What is needed: A faithful copy of the entries is needed, one that leaves out the pictures.
BEGIN Excerpted data
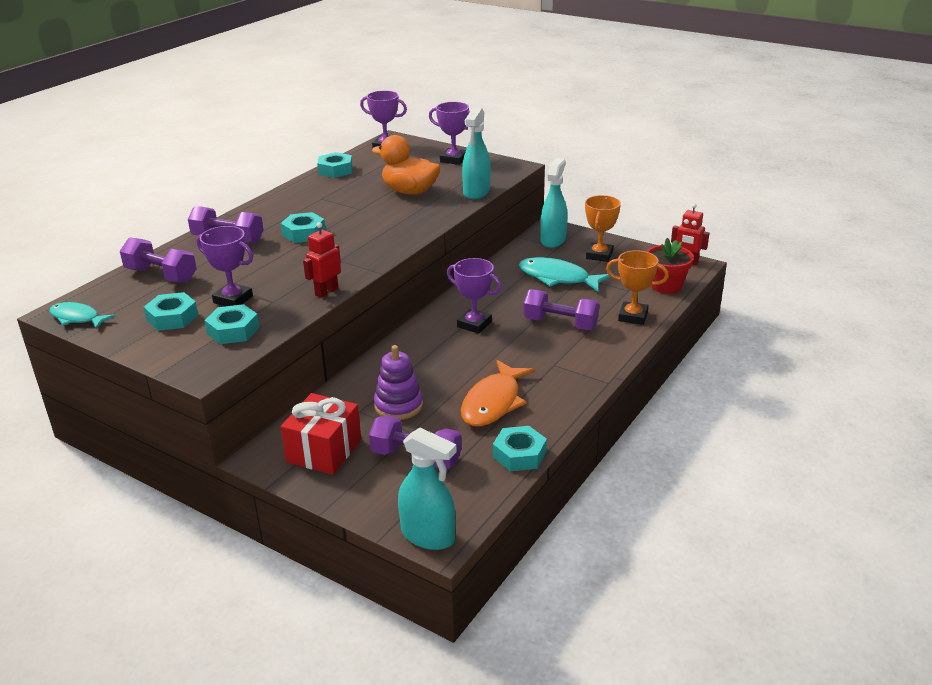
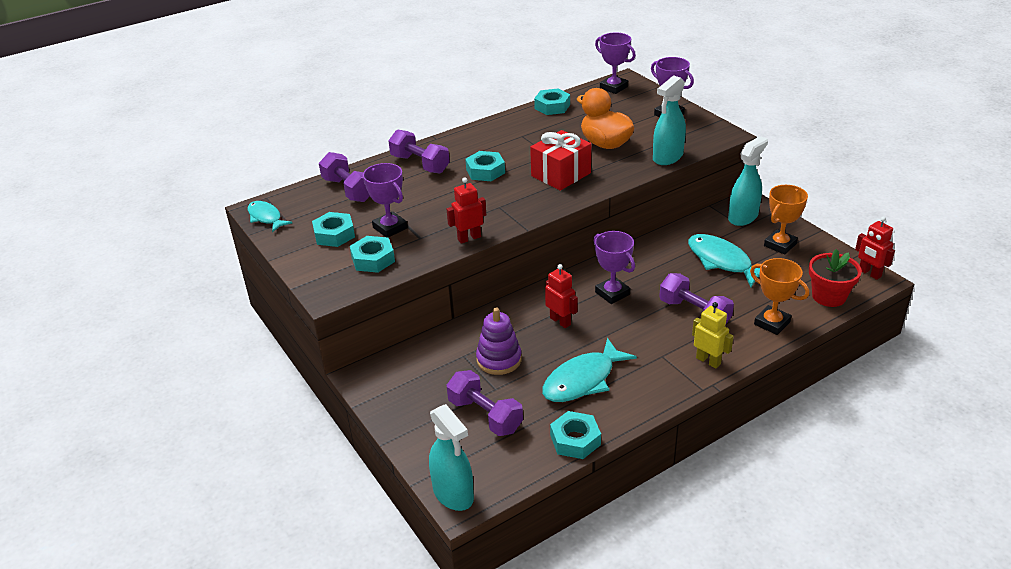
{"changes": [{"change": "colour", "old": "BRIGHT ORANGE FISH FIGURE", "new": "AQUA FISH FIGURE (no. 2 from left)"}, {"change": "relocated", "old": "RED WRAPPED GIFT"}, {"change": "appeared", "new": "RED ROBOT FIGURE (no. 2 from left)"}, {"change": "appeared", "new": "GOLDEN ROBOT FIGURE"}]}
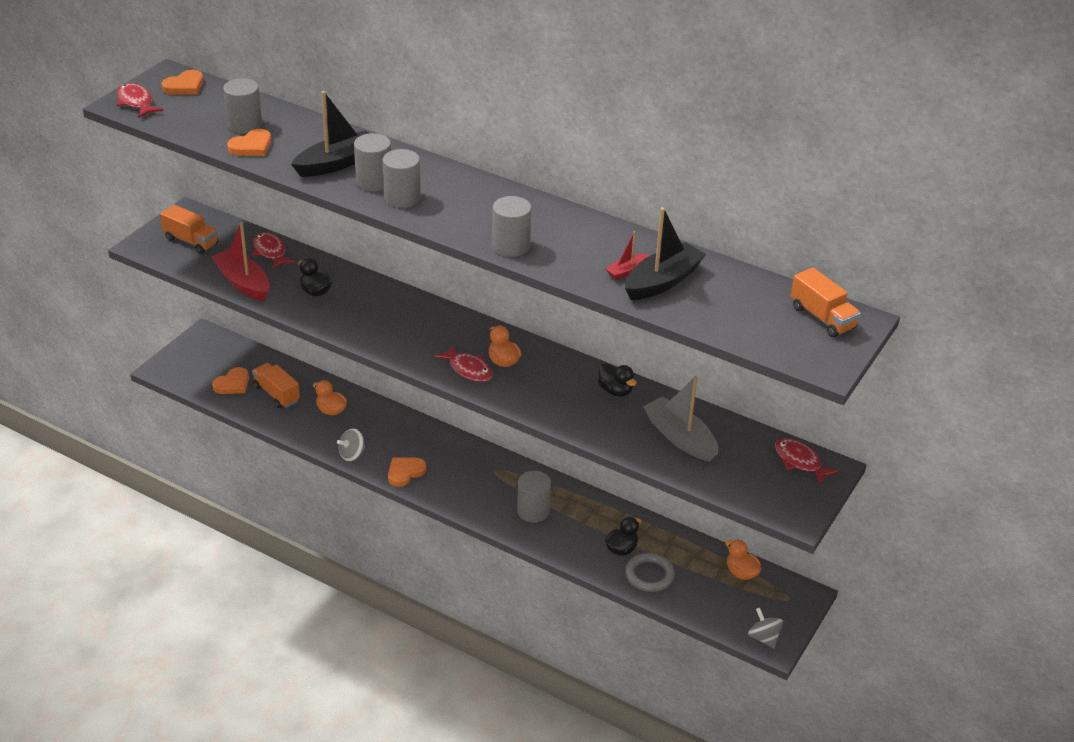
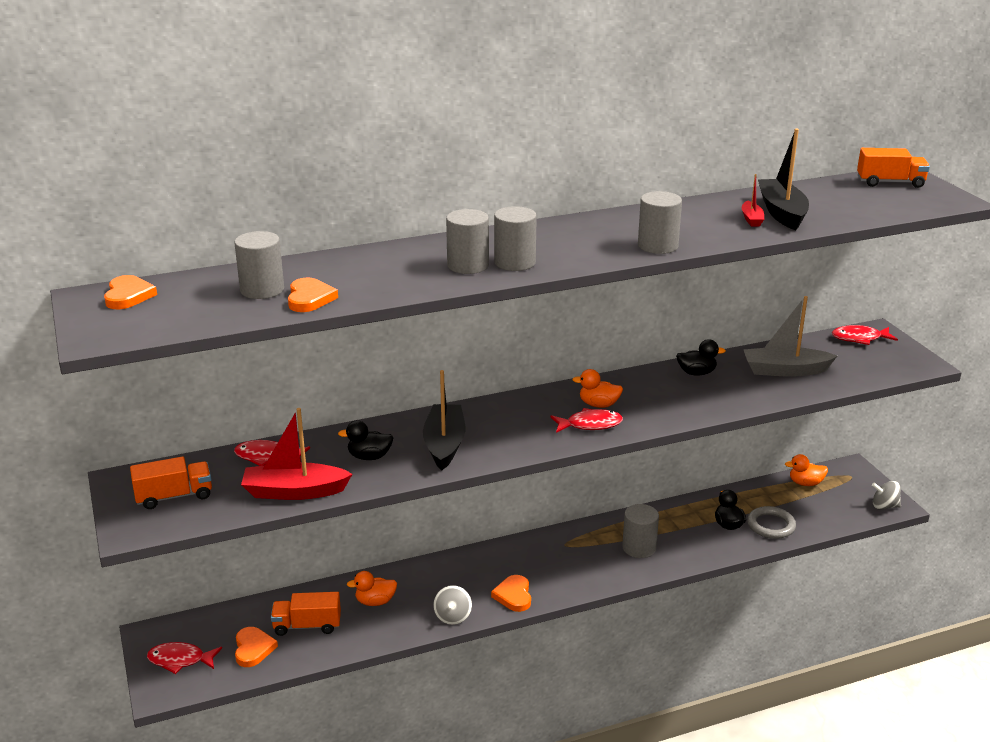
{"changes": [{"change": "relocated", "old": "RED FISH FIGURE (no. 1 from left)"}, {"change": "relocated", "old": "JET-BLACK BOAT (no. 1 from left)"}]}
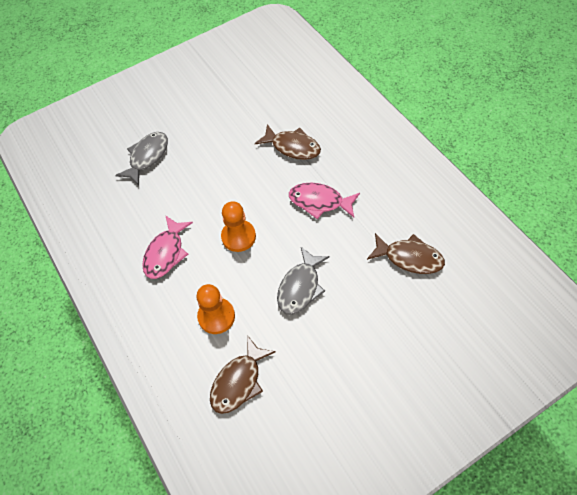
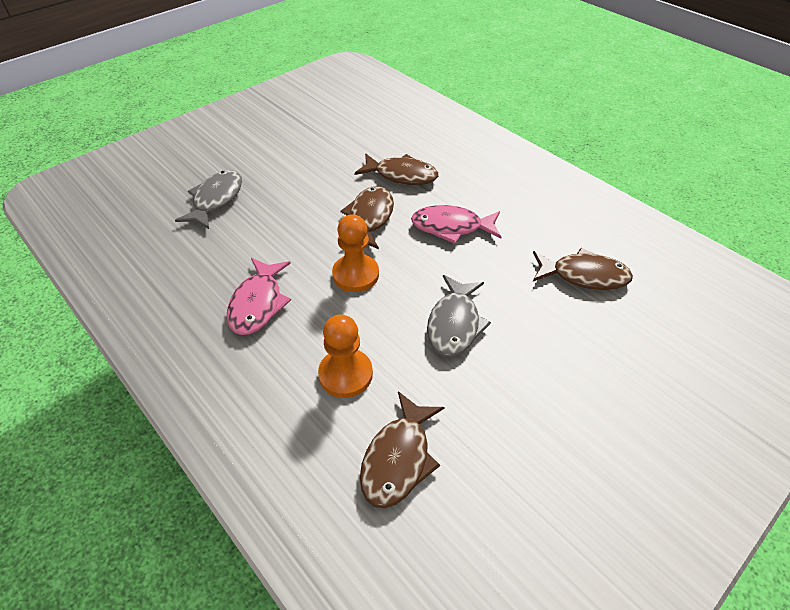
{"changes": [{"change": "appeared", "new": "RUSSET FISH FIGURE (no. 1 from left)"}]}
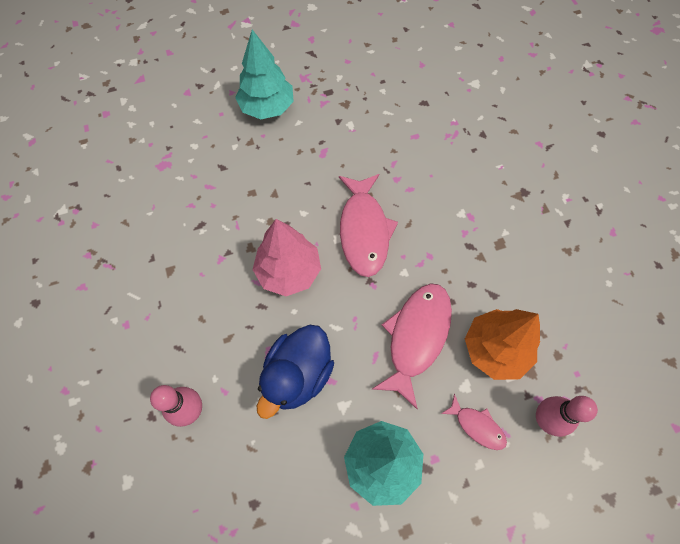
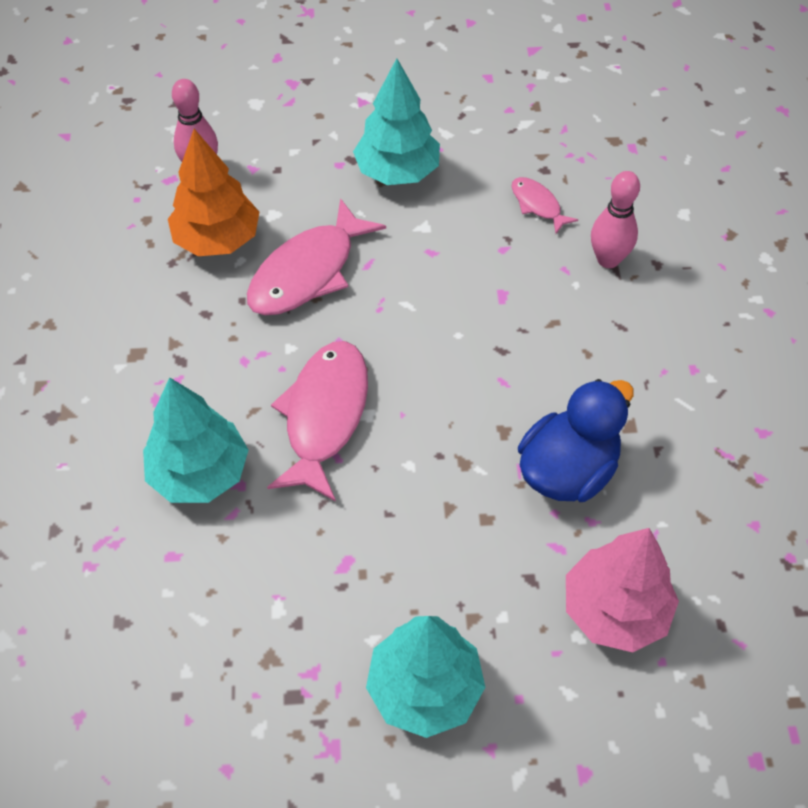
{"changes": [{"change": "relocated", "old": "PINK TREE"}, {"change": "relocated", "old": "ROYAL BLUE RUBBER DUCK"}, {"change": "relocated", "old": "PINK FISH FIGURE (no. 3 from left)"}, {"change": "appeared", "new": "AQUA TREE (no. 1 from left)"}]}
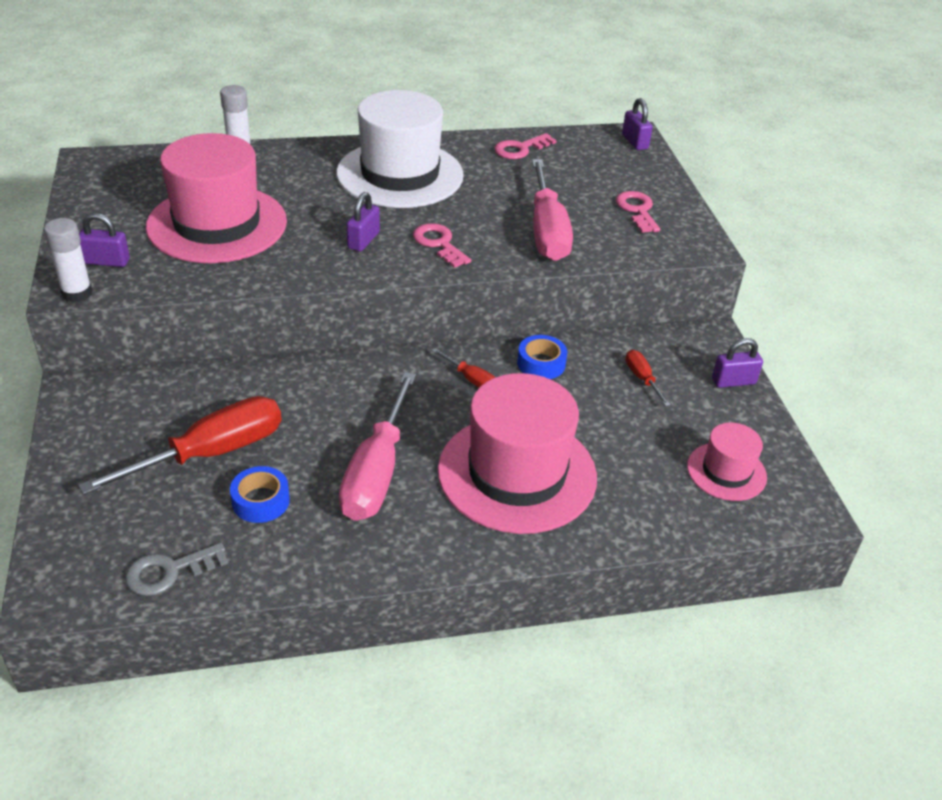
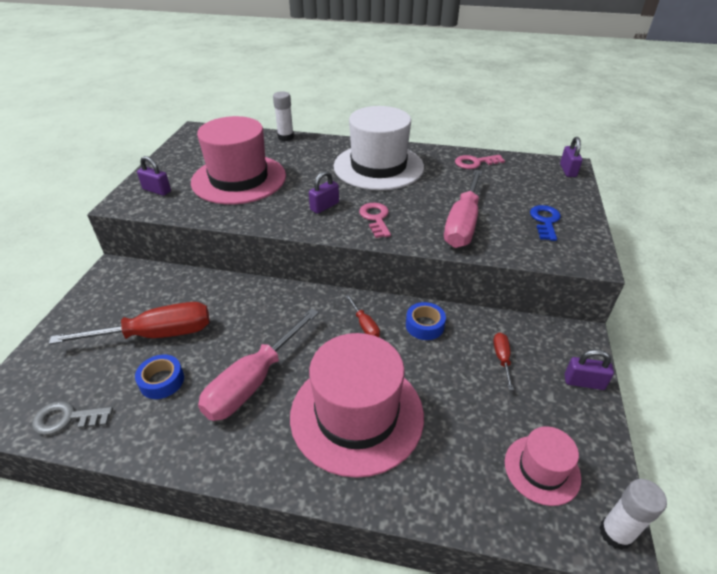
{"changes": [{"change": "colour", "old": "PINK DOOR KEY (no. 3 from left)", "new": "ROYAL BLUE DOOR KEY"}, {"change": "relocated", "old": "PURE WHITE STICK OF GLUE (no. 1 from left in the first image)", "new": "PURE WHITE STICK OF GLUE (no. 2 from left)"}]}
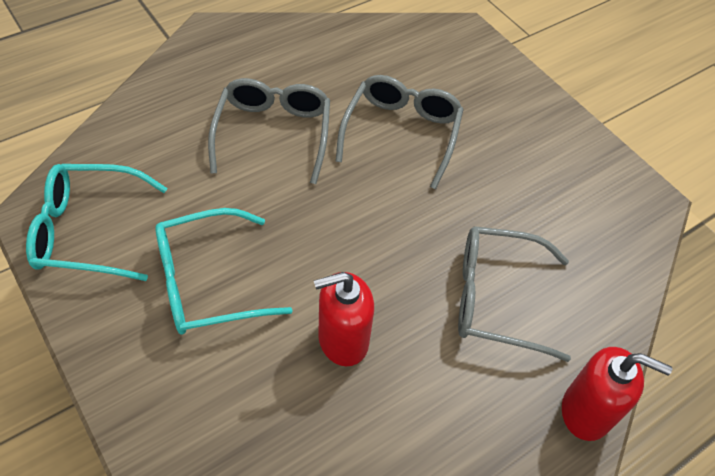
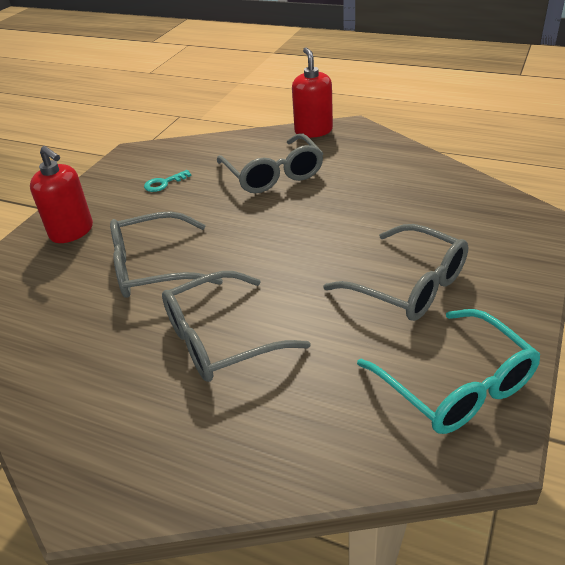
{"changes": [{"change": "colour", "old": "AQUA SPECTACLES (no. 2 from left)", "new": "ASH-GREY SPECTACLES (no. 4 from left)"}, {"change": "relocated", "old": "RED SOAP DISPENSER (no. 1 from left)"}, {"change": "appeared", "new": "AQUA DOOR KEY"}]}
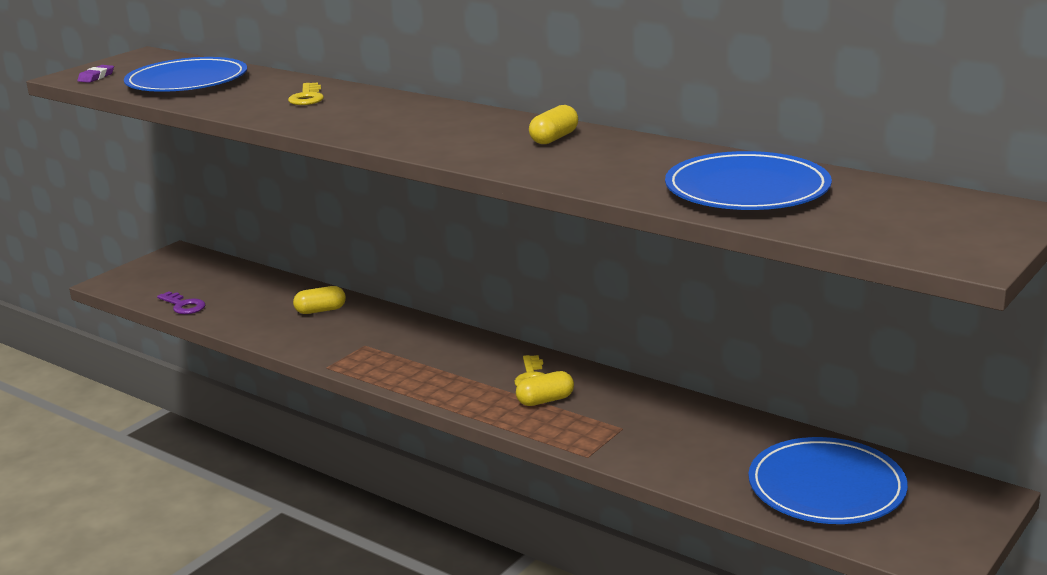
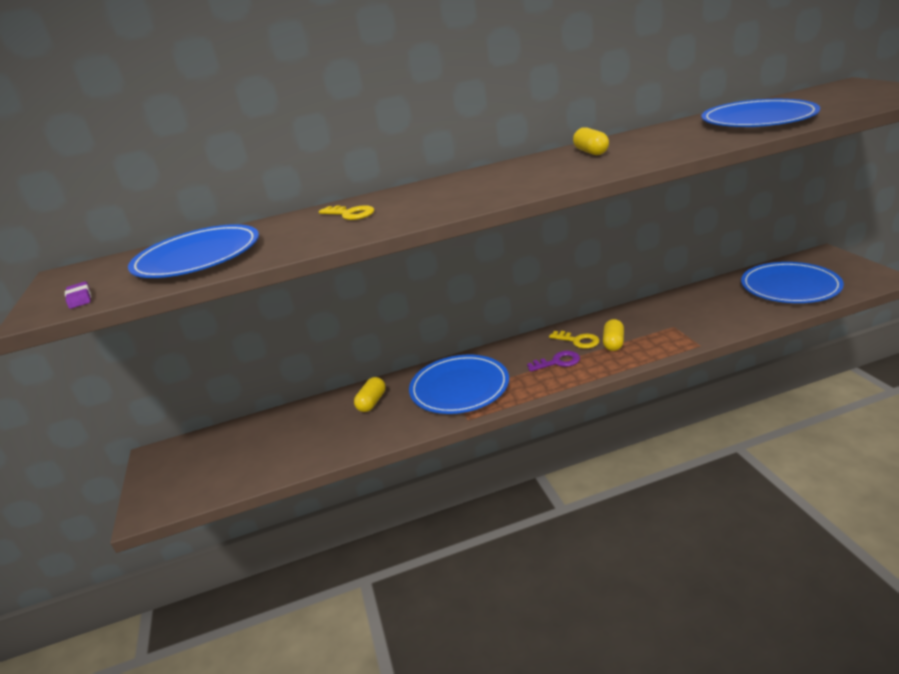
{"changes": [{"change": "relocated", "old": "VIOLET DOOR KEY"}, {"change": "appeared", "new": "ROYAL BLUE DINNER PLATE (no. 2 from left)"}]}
END Excerpted data
Reply to the task:
{"changes": [{"change": "colour", "old": "BRIGHT ORANGE FISH FIGURE", "new": "AQUA FISH FIGURE (no. 2 from left)"}, {"change": "relocated", "old": "RED WRAPPED GIFT"}, {"change": "appeared", "new": "RED ROBOT FIGURE (no. 2 from left)"}, {"change": "appeared", "new": "GOLDEN ROBOT FIGURE"}]}
{"changes": [{"change": "relocated", "old": "RED FISH FIGURE (no. 1 from left)"}, {"change": "relocated", "old": "JET-BLACK BOAT (no. 1 from left)"}]}
{"changes": [{"change": "appeared", "new": "RUSSET FISH FIGURE (no. 1 from left)"}]}
{"changes": [{"change": "relocated", "old": "PINK TREE"}, {"change": "relocated", "old": "ROYAL BLUE RUBBER DUCK"}, {"change": "relocated", "old": "PINK FISH FIGURE (no. 3 from left)"}, {"change": "appeared", "new": "AQUA TREE (no. 1 from left)"}]}
{"changes": [{"change": "colour", "old": "PINK DOOR KEY (no. 3 from left)", "new": "ROYAL BLUE DOOR KEY"}, {"change": "relocated", "old": "PURE WHITE STICK OF GLUE (no. 1 from left in the first image)", "new": "PURE WHITE STICK OF GLUE (no. 2 from left)"}]}
{"changes": [{"change": "colour", "old": "AQUA SPECTACLES (no. 2 from left)", "new": "ASH-GREY SPECTACLES (no. 4 from left)"}, {"change": "relocated", "old": "RED SOAP DISPENSER (no. 1 from left)"}, {"change": "appeared", "new": "AQUA DOOR KEY"}]}
{"changes": [{"change": "relocated", "old": "VIOLET DOOR KEY"}, {"change": "appeared", "new": "ROYAL BLUE DINNER PLATE (no. 2 from left)"}]}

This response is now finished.